Material to process:
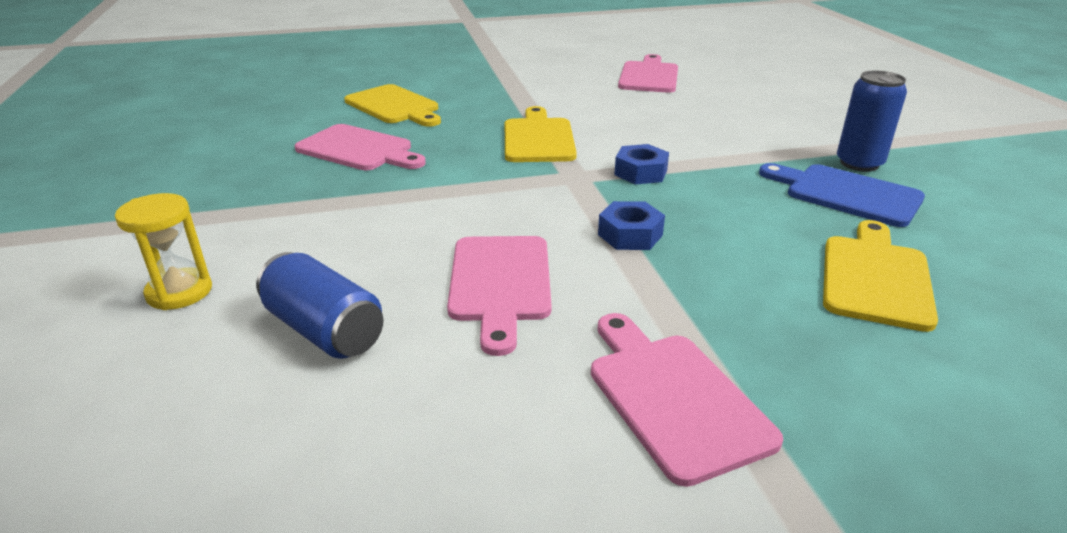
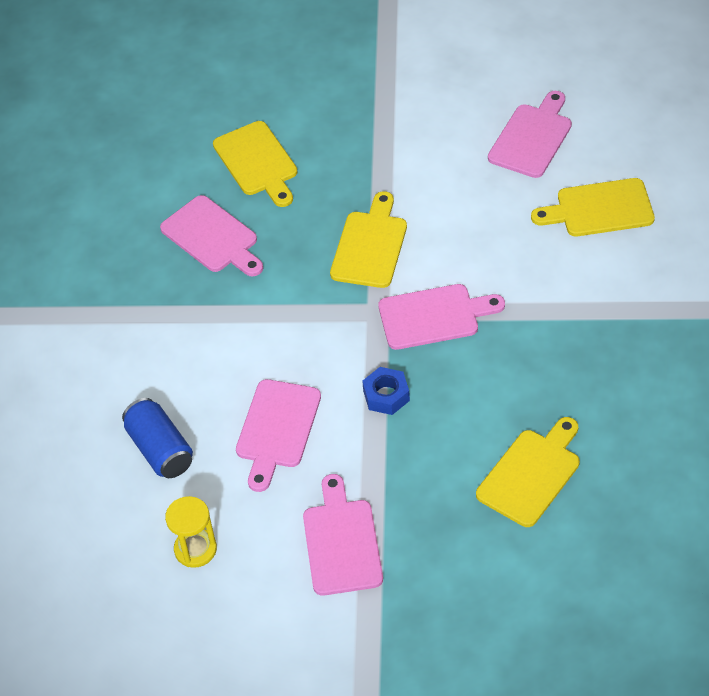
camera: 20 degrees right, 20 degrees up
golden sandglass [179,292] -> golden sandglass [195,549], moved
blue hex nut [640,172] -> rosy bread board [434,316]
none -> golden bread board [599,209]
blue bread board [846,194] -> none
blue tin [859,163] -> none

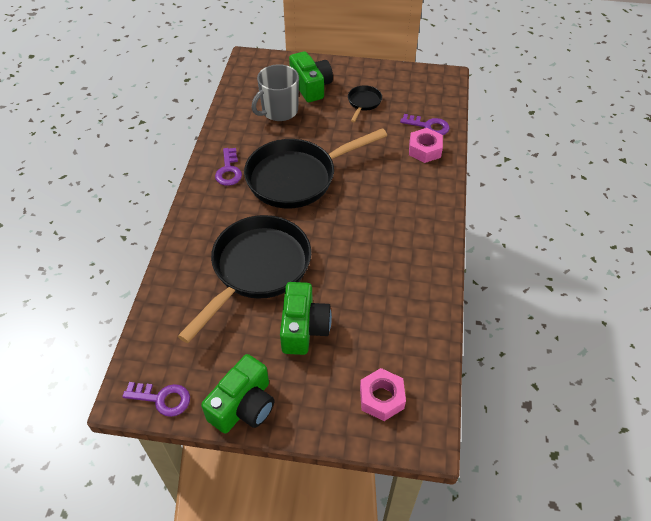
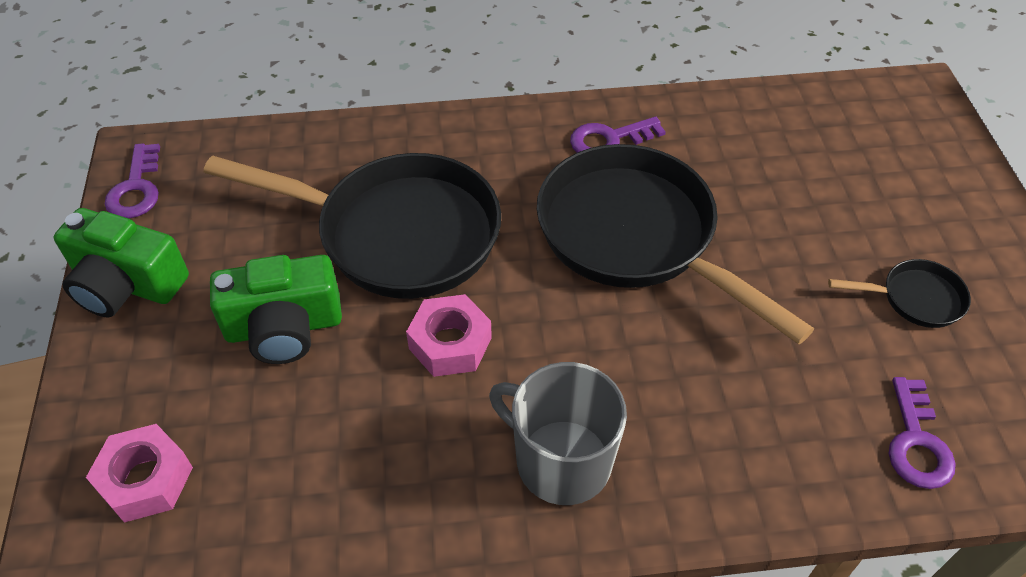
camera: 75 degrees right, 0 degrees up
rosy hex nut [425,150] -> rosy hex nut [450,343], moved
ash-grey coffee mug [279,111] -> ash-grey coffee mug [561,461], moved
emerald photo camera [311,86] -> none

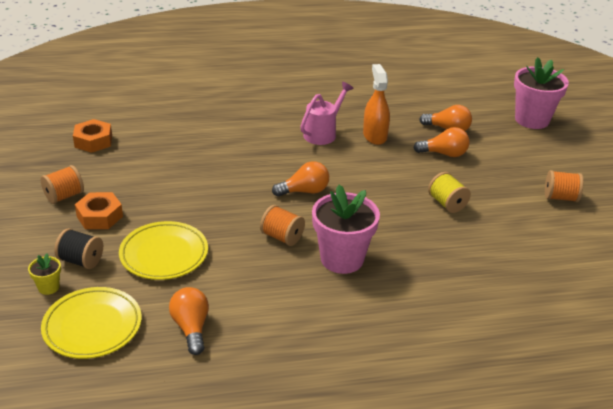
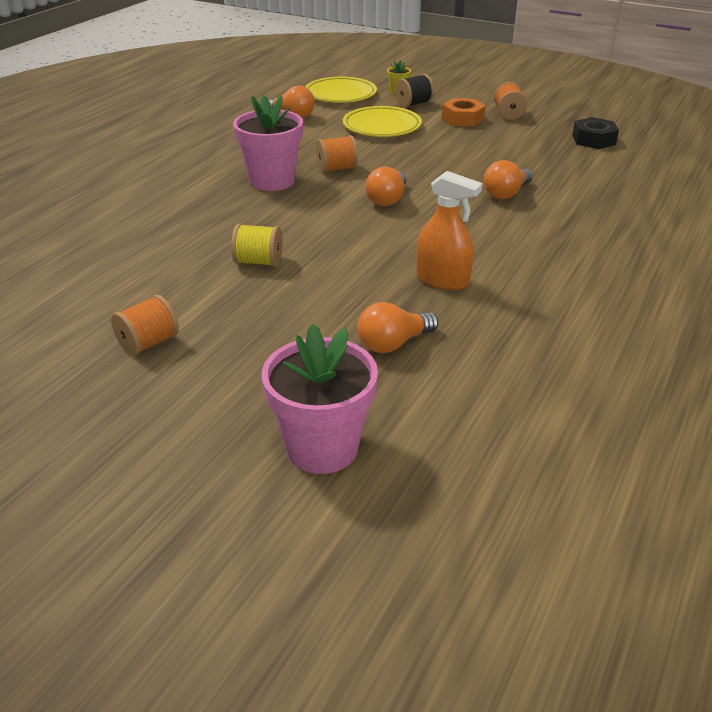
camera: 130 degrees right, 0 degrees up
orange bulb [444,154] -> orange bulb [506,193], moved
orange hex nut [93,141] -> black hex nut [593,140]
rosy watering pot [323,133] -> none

Work request:
Copy the listing in full and without alteration, omitting every picture.

Response:
camera: 20 degrees right, 20 degrees up
golden sandglass [179,292] -> golden sandglass [195,549], moved
blue hex nut [640,172] -> rosy bread board [434,316]
none -> golden bread board [599,209]
blue bread board [846,194] -> none
blue tin [859,163] -> none

camera: 75 degrees right, 0 degrees up
rosy hex nut [425,150] -> rosy hex nut [450,343], moved
ash-grey coffee mug [279,111] -> ash-grey coffee mug [561,461], moved
emerald photo camera [311,86] -> none

camera: 130 degrees right, 0 degrees up
orange bulb [444,154] -> orange bulb [506,193], moved
orange hex nut [93,141] -> black hex nut [593,140]
rosy watering pot [323,133] -> none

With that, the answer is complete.